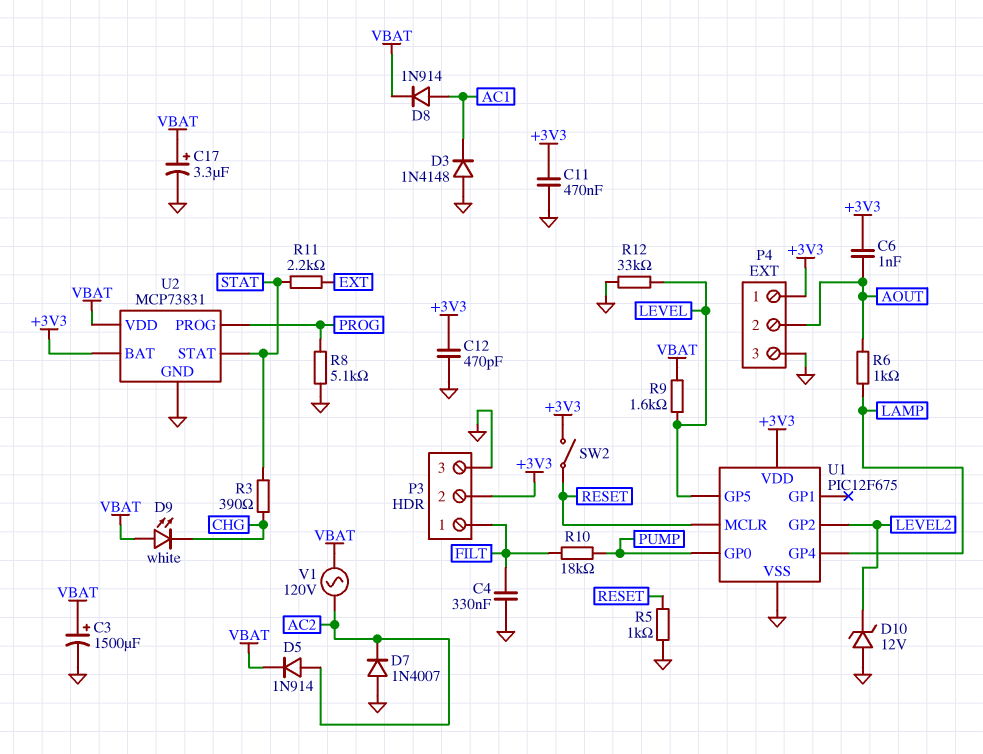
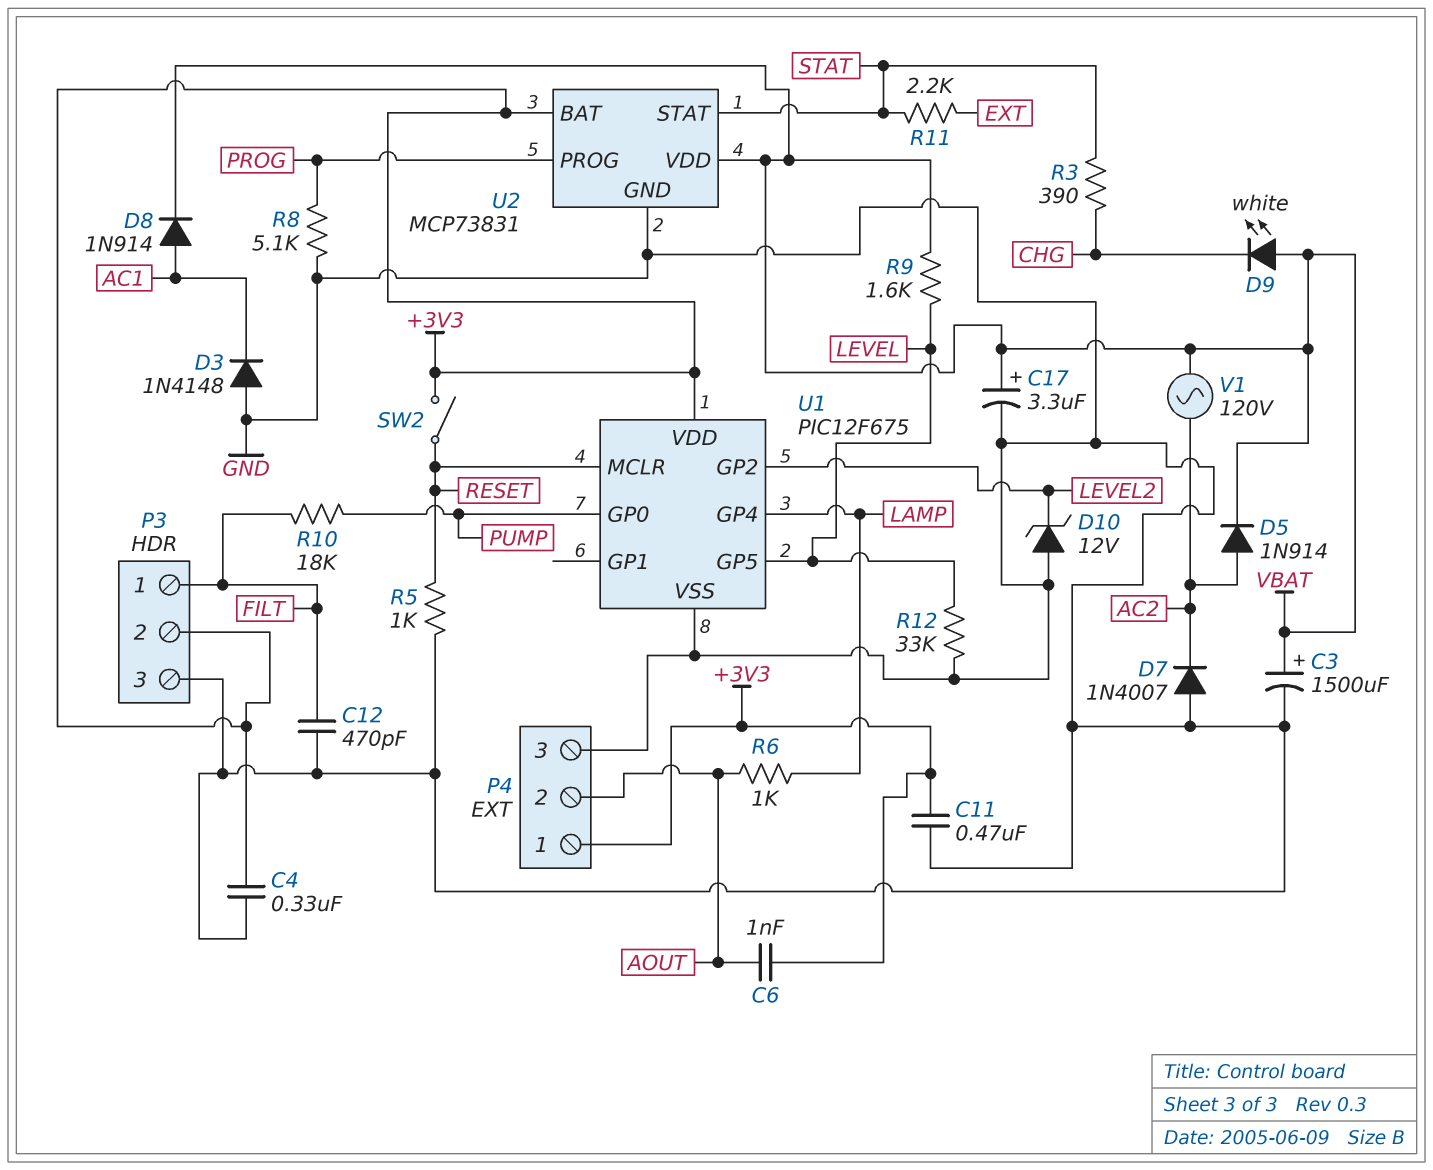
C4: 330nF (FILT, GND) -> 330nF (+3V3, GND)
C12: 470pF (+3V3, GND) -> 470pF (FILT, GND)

* * *

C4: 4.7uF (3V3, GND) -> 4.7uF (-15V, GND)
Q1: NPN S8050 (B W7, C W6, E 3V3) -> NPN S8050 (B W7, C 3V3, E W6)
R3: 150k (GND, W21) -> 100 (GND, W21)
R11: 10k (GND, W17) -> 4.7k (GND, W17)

# Problem to solve
For every line in the records above that holds "FILT", add one, and report the sum alone.

# Solution for this problem
2